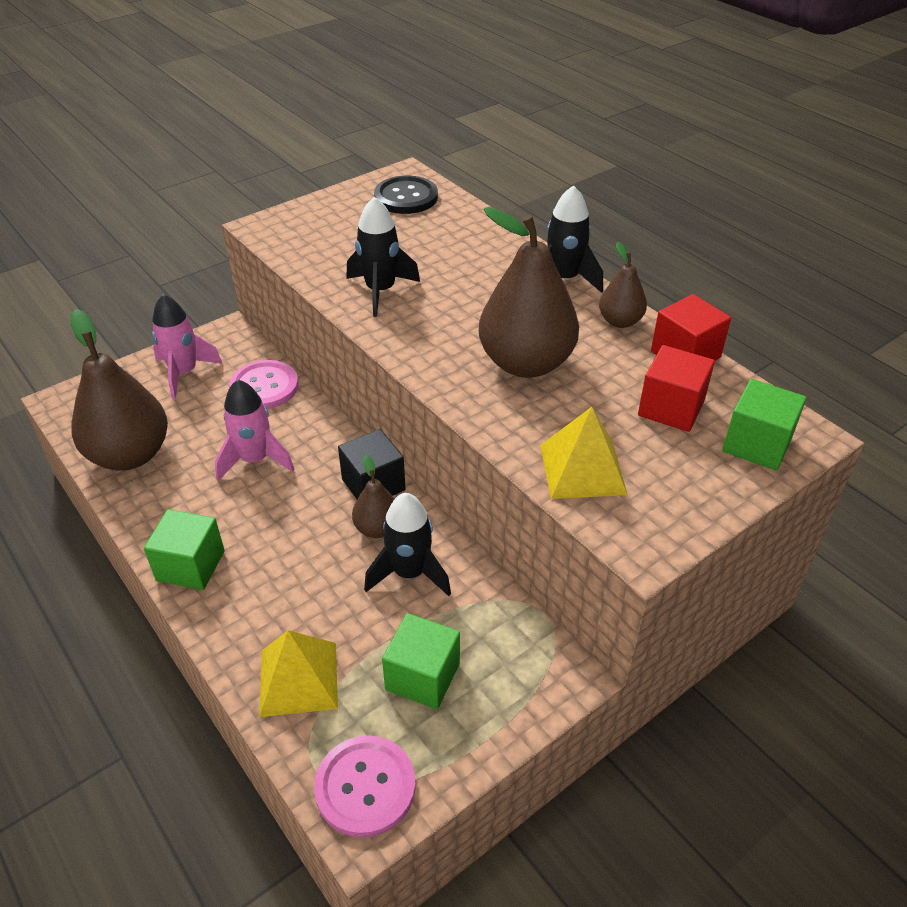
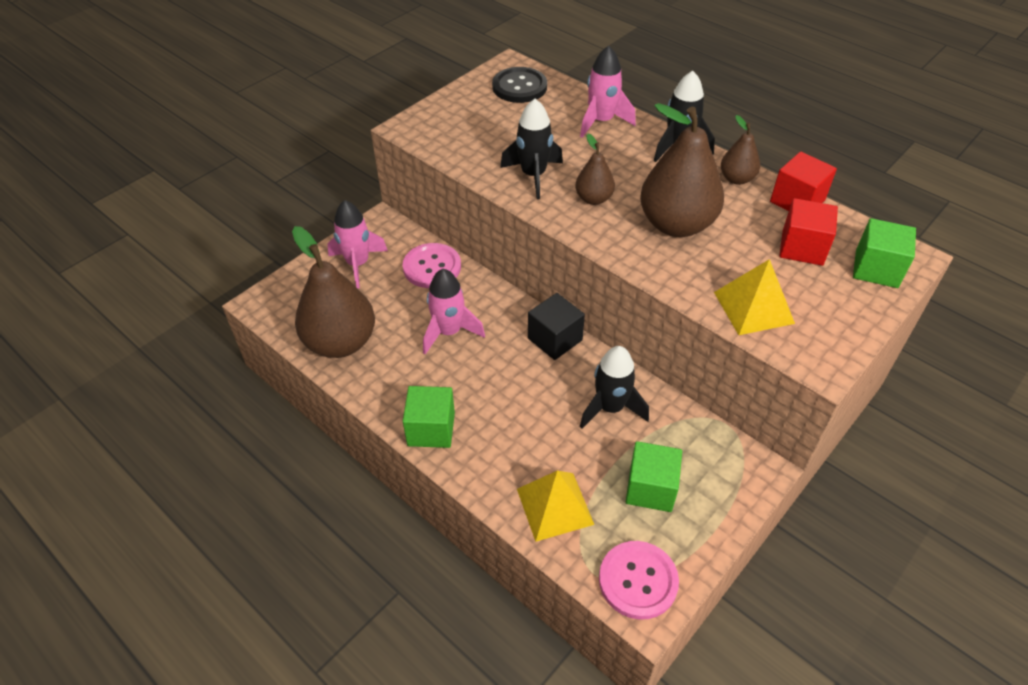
camera: 10 degrees left, 5 degrees up
(377, 528) = (572, 375): brown pear -> brown pear (594, 199)
(484, 242) = (602, 121): none -> pink rocket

------

● To do: Exact transcription of the full listing above is required; images do not belong in it.

● Finished task:
camera: 10 degrees left, 5 degrees up
(377, 528) = (572, 375): brown pear -> brown pear (594, 199)
(484, 242) = (602, 121): none -> pink rocket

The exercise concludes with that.